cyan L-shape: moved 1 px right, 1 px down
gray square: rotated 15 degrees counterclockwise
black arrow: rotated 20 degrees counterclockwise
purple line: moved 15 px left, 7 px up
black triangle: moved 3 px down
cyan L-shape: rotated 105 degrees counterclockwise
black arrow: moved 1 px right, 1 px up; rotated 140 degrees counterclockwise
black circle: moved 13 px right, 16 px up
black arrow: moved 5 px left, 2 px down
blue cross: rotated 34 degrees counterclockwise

§ §

Extract each line of the records that contains the string "degrees".

gray square: rotated 15 degrees counterclockwise
black arrow: rotated 20 degrees counterclockwise
cyan L-shape: rotated 105 degrees counterclockwise
black arrow: moved 1 px right, 1 px up; rotated 140 degrees counterclockwise
blue cross: rotated 34 degrees counterclockwise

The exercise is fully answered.